▶ _AIM OF THE EXERCISE_
Return every line of the data that contains the string "none".

═════ DATASET EXTRACT ═════

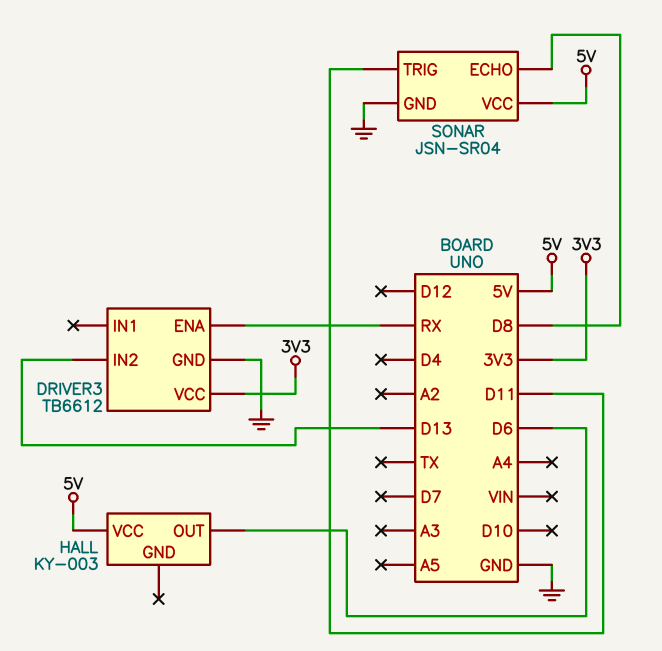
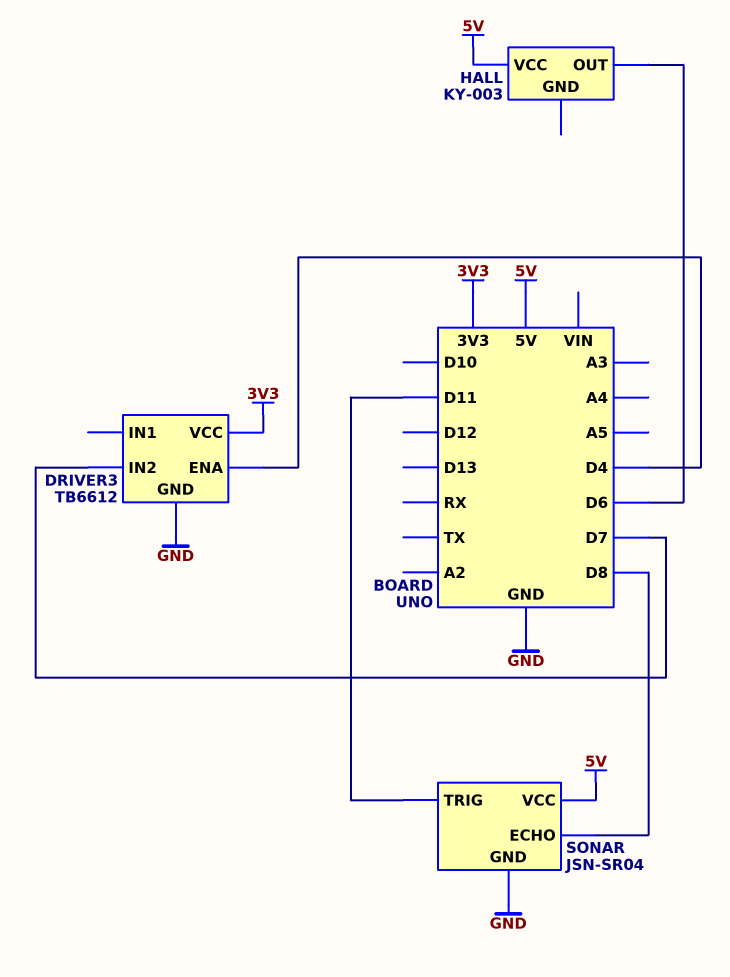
DRIVER3 pin ENA: RX -> D4
DRIVER3 pin IN2: D13 -> D7

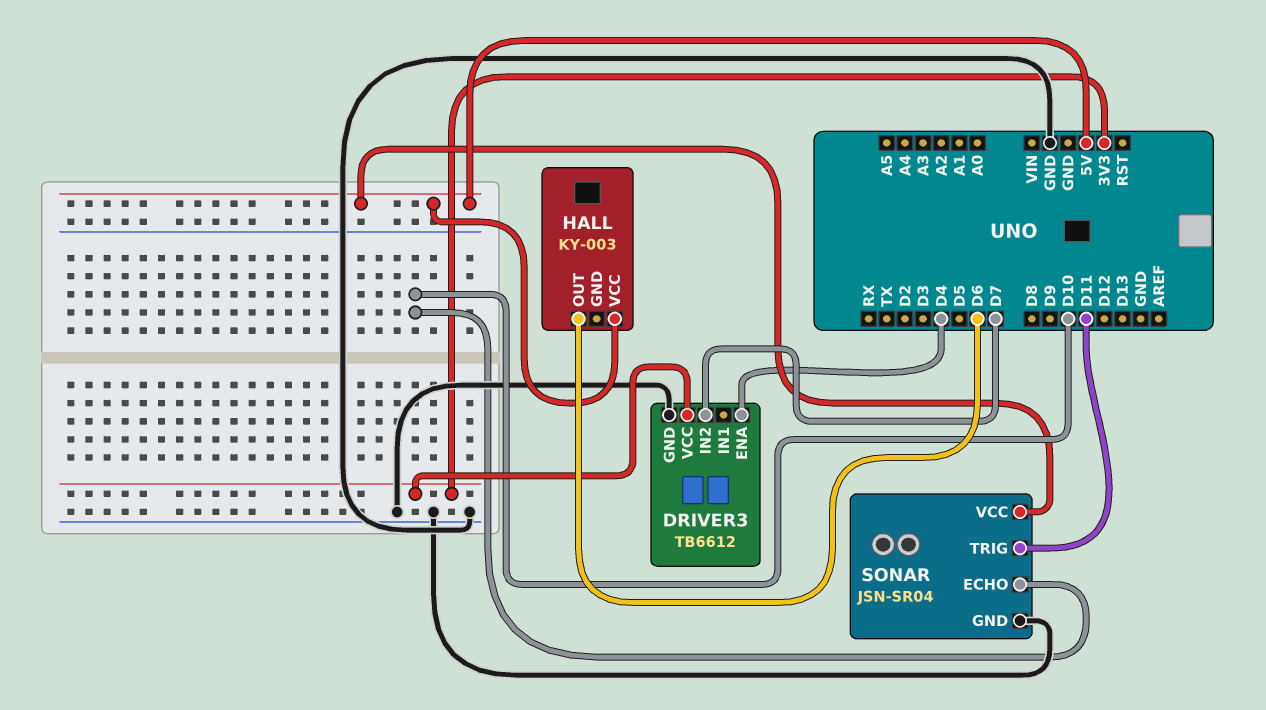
SONAR pin ECHO: D8 -> D10

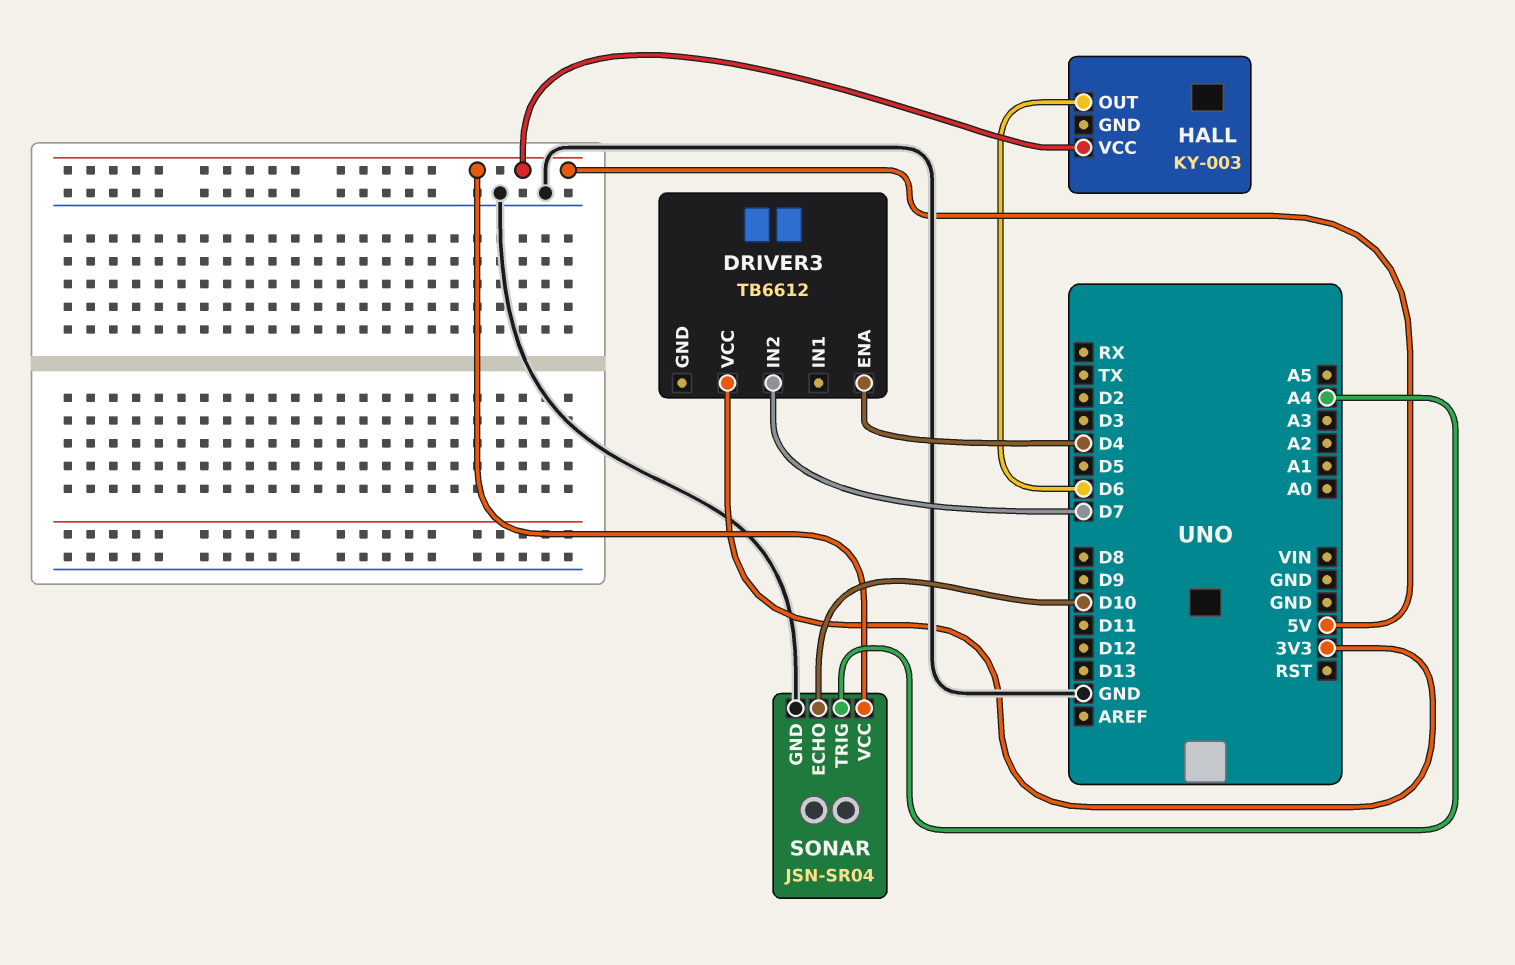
DRIVER3 pin GND: GND -> none
SONAR pin TRIG: D11 -> A4

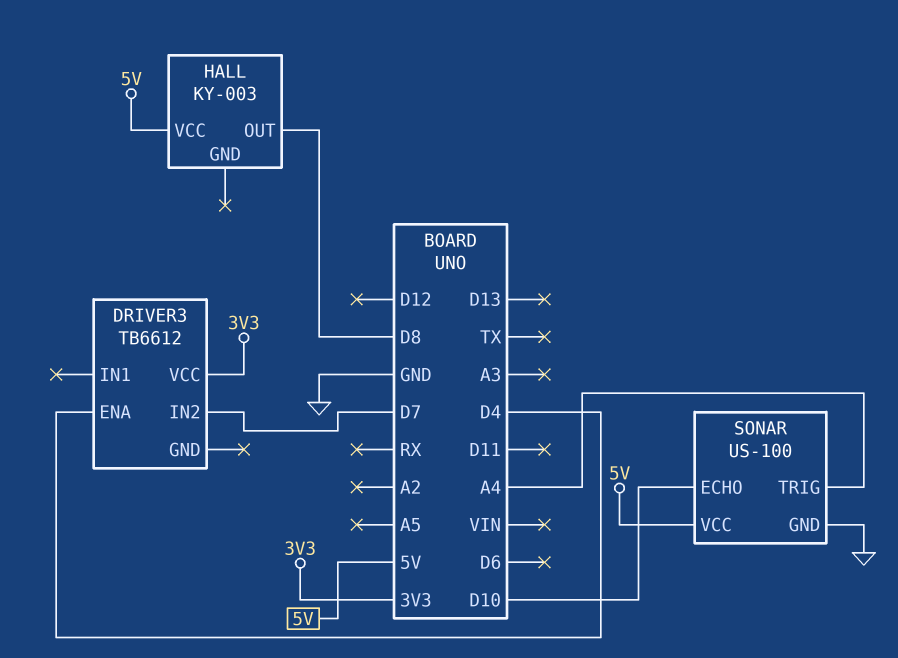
HALL pin OUT: D6 -> D8
SONAR: JSN-SR04 -> US-100

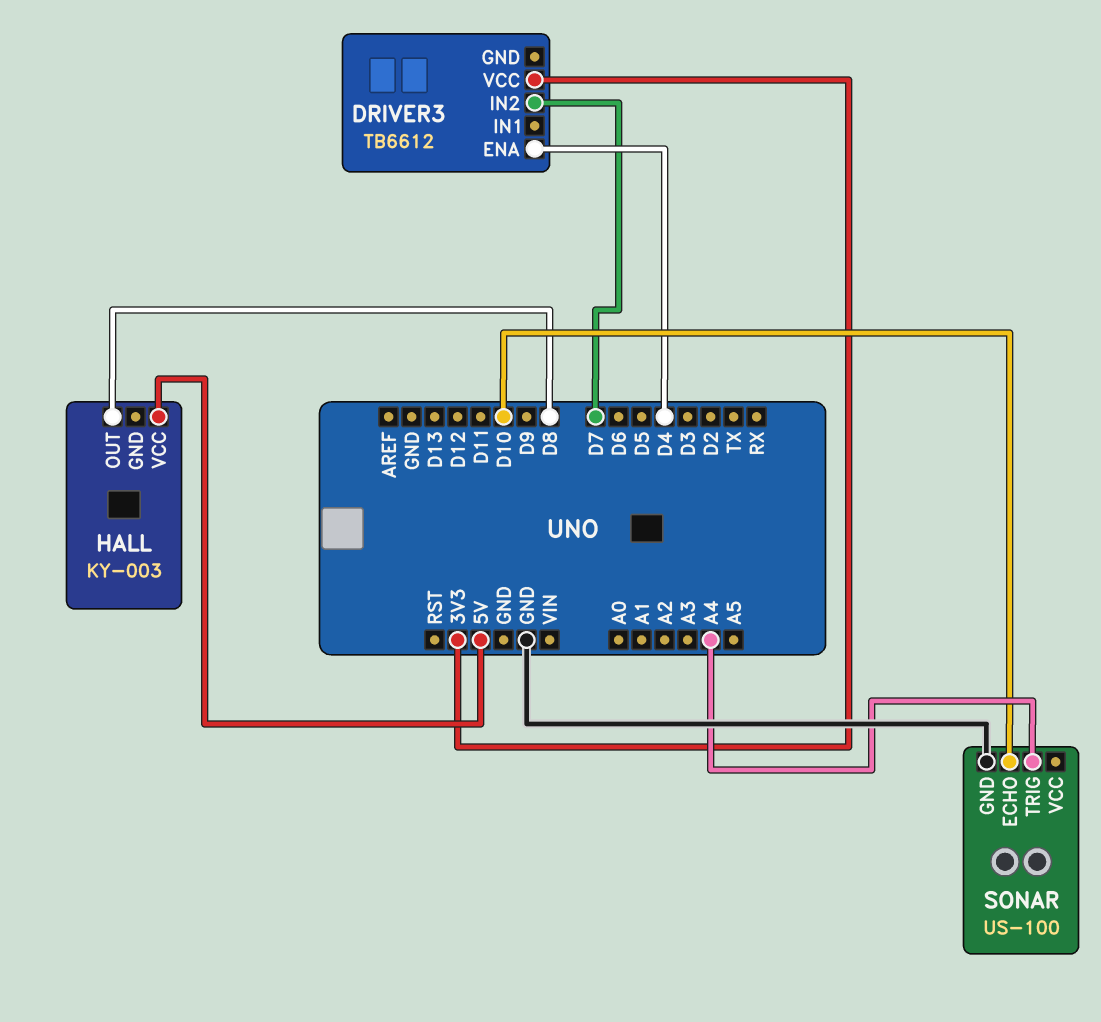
SONAR pin VCC: 5V -> none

═════

▶ _EXPECTED ANSWER_
DRIVER3 pin GND: GND -> none
SONAR pin VCC: 5V -> none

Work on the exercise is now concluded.